YOUR GOAL. Return the data below, unchanged.

ENTRIES SHOWN.
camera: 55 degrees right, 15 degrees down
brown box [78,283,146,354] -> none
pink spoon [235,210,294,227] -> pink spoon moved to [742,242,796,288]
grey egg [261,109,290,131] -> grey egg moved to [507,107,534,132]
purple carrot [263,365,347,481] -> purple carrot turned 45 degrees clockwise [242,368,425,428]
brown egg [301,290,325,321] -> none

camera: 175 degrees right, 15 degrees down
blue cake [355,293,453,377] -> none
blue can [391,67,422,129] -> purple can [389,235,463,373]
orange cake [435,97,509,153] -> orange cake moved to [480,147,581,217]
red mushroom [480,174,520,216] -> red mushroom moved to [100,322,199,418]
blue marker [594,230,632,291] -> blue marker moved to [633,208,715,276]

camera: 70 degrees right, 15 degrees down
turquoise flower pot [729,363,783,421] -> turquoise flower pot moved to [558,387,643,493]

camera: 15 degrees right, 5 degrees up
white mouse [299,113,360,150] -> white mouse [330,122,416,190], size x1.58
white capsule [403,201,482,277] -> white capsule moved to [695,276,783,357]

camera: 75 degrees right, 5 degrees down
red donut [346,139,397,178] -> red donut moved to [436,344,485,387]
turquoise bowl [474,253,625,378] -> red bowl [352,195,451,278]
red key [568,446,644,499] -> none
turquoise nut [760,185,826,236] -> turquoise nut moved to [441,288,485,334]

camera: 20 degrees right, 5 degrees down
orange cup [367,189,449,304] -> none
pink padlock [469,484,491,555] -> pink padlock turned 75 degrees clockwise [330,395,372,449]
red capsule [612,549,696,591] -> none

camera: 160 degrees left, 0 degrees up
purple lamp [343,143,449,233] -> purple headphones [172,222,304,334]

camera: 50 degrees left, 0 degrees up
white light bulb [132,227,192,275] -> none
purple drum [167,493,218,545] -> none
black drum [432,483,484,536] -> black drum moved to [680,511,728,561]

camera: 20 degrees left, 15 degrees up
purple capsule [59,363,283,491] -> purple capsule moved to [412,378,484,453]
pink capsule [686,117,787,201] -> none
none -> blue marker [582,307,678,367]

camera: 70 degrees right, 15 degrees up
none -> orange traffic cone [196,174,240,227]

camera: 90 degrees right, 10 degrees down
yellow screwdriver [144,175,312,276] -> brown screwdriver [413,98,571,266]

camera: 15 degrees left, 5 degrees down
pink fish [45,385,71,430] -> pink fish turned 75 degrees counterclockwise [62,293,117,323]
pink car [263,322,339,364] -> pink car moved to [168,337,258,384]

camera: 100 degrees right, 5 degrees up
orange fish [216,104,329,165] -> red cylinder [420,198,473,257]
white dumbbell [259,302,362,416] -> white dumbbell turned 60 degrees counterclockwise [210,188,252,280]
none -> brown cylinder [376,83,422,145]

ANSWER BOX.
camera: 55 degrees right, 15 degrees down
brown box [78,283,146,354] -> none
pink spoon [235,210,294,227] -> pink spoon moved to [742,242,796,288]
grey egg [261,109,290,131] -> grey egg moved to [507,107,534,132]
purple carrot [263,365,347,481] -> purple carrot turned 45 degrees clockwise [242,368,425,428]
brown egg [301,290,325,321] -> none

camera: 175 degrees right, 15 degrees down
blue cake [355,293,453,377] -> none
blue can [391,67,422,129] -> purple can [389,235,463,373]
orange cake [435,97,509,153] -> orange cake moved to [480,147,581,217]
red mushroom [480,174,520,216] -> red mushroom moved to [100,322,199,418]
blue marker [594,230,632,291] -> blue marker moved to [633,208,715,276]

camera: 70 degrees right, 15 degrees down
turquoise flower pot [729,363,783,421] -> turquoise flower pot moved to [558,387,643,493]

camera: 15 degrees right, 5 degrees up
white mouse [299,113,360,150] -> white mouse [330,122,416,190], size x1.58
white capsule [403,201,482,277] -> white capsule moved to [695,276,783,357]

camera: 75 degrees right, 5 degrees down
red donut [346,139,397,178] -> red donut moved to [436,344,485,387]
turquoise bowl [474,253,625,378] -> red bowl [352,195,451,278]
red key [568,446,644,499] -> none
turquoise nut [760,185,826,236] -> turquoise nut moved to [441,288,485,334]

camera: 20 degrees right, 5 degrees down
orange cup [367,189,449,304] -> none
pink padlock [469,484,491,555] -> pink padlock turned 75 degrees clockwise [330,395,372,449]
red capsule [612,549,696,591] -> none

camera: 160 degrees left, 0 degrees up
purple lamp [343,143,449,233] -> purple headphones [172,222,304,334]

camera: 50 degrees left, 0 degrees up
white light bulb [132,227,192,275] -> none
purple drum [167,493,218,545] -> none
black drum [432,483,484,536] -> black drum moved to [680,511,728,561]

camera: 20 degrees left, 15 degrees up
purple capsule [59,363,283,491] -> purple capsule moved to [412,378,484,453]
pink capsule [686,117,787,201] -> none
none -> blue marker [582,307,678,367]

camera: 70 degrees right, 15 degrees up
none -> orange traffic cone [196,174,240,227]

camera: 90 degrees right, 10 degrees down
yellow screwdriver [144,175,312,276] -> brown screwdriver [413,98,571,266]

camera: 15 degrees left, 5 degrees down
pink fish [45,385,71,430] -> pink fish turned 75 degrees counterclockwise [62,293,117,323]
pink car [263,322,339,364] -> pink car moved to [168,337,258,384]

camera: 100 degrees right, 5 degrees up
orange fish [216,104,329,165] -> red cylinder [420,198,473,257]
white dumbbell [259,302,362,416] -> white dumbbell turned 60 degrees counterclockwise [210,188,252,280]
none -> brown cylinder [376,83,422,145]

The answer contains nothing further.